**Aim of the task:** The answer is to be the data that follows, transcribed exactly, minus its pictures.

(Data section Opens)

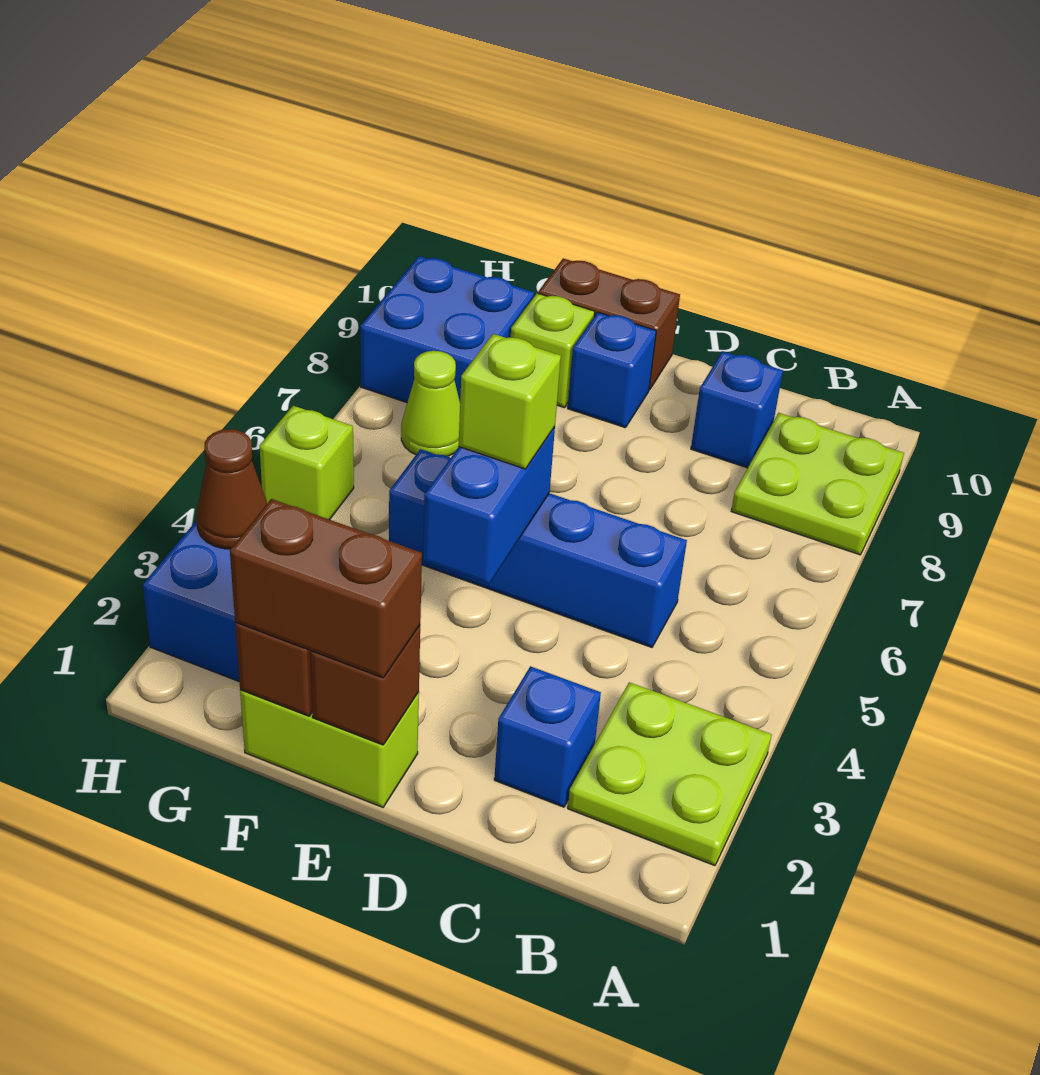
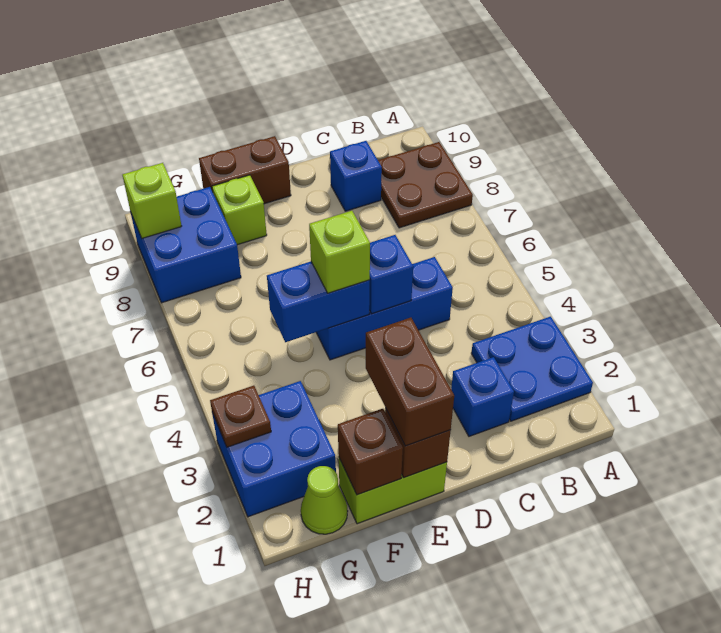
lime plate A2:B3 level 1 -> blue plate A2:B3 level 1
lime plate A8:B9 level 1 -> brown plate A8:B9 level 1
blue brick C5:F5 level 1 -> blue brick C5:E5 level 1
brown brick E1:F1 level 3 -> brown brick E1:E2 level 3
blue brick E4:E5 level 2 -> blue brick E5:F5 level 2
blue brick E9 level 1 -> blue brick D5 level 2
lime cone G7 level 1 -> lime cone G1 level 1
brown cone H3 level 2 -> brown plate H3 level 2
lime brick H5 level 1 -> lime brick H9 level 2

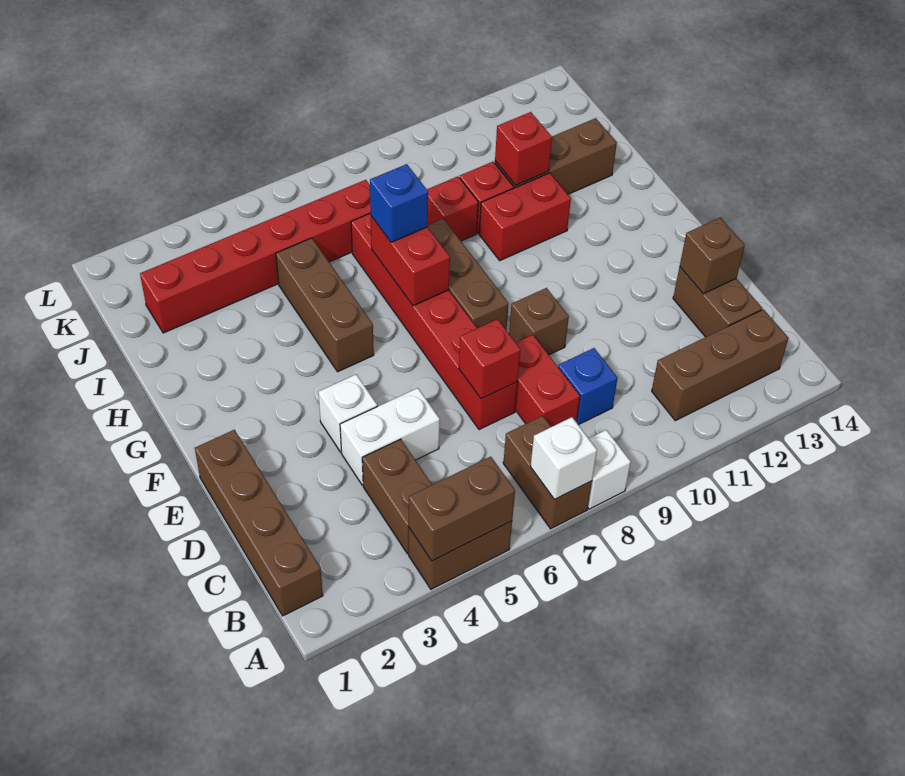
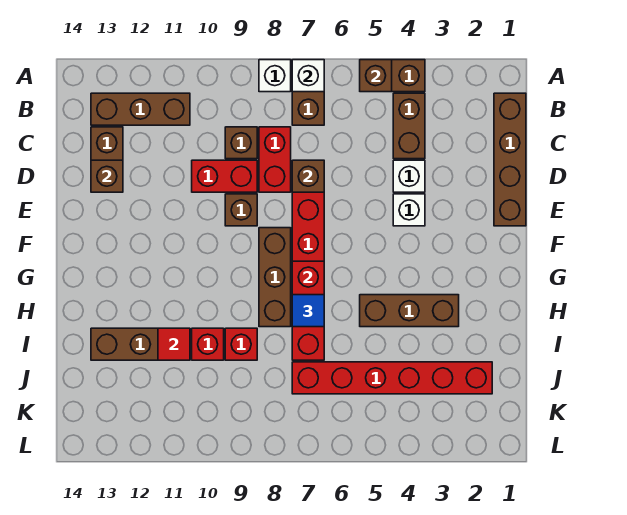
brown brick A4:A5 level 2 -> brown brick A5 level 2
blue brick C9 level 1 -> brown brick C9 level 1
white brick D4:D5 level 1 -> white brick D4 level 1
red brick D7 level 2 -> brown brick D7 level 2
brown brick G5:I5 level 1 -> brown brick H3:H5 level 1
blue brick H7 level 3 -> blue tile H7 level 3
red brick H10:H11 level 1 -> red brick D9:D10 level 1
red brick I11 level 2 -> red tile I11 level 2

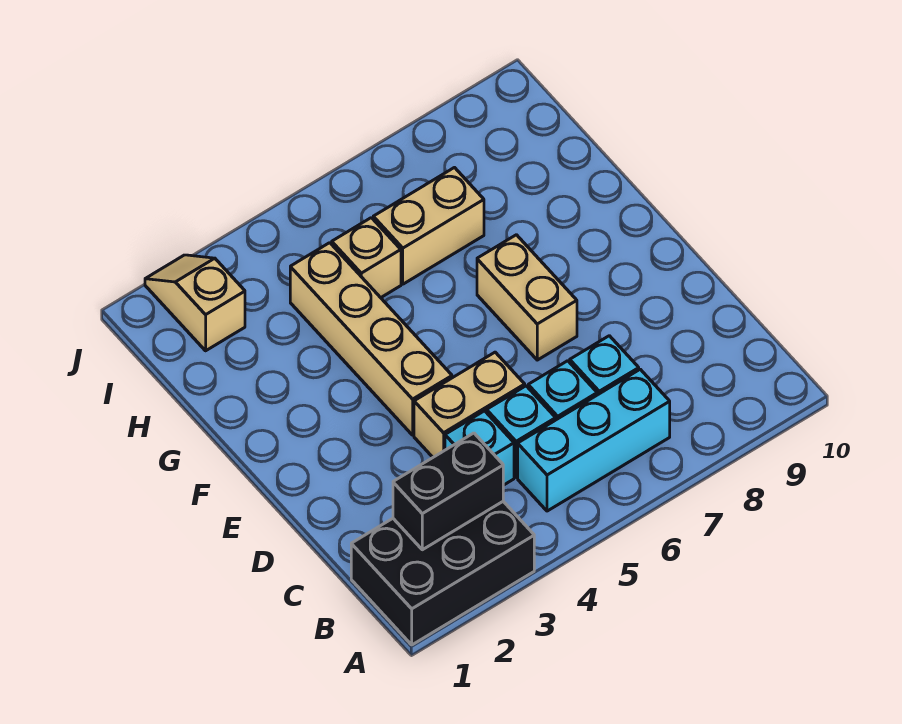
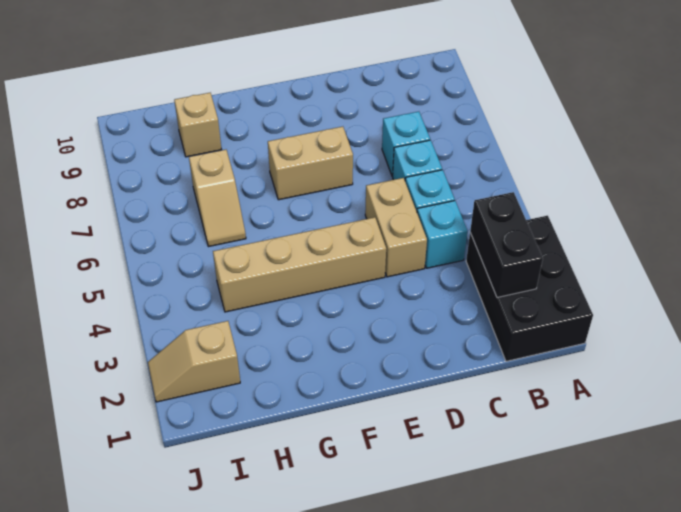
cyan brick B5:B7 level 1 -> none
tan brick H5 level 1 -> tan brick H9 level 1
tan brick H6:H7 level 1 -> tan slope H6:H7 level 1 top 7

(Data section Closes)

**Expected answer:**
lime plate A2:B3 level 1 -> blue plate A2:B3 level 1
lime plate A8:B9 level 1 -> brown plate A8:B9 level 1
blue brick C5:F5 level 1 -> blue brick C5:E5 level 1
brown brick E1:F1 level 3 -> brown brick E1:E2 level 3
blue brick E4:E5 level 2 -> blue brick E5:F5 level 2
blue brick E9 level 1 -> blue brick D5 level 2
lime cone G7 level 1 -> lime cone G1 level 1
brown cone H3 level 2 -> brown plate H3 level 2
lime brick H5 level 1 -> lime brick H9 level 2

brown brick A4:A5 level 2 -> brown brick A5 level 2
blue brick C9 level 1 -> brown brick C9 level 1
white brick D4:D5 level 1 -> white brick D4 level 1
red brick D7 level 2 -> brown brick D7 level 2
brown brick G5:I5 level 1 -> brown brick H3:H5 level 1
blue brick H7 level 3 -> blue tile H7 level 3
red brick H10:H11 level 1 -> red brick D9:D10 level 1
red brick I11 level 2 -> red tile I11 level 2

cyan brick B5:B7 level 1 -> none
tan brick H5 level 1 -> tan brick H9 level 1
tan brick H6:H7 level 1 -> tan slope H6:H7 level 1 top 7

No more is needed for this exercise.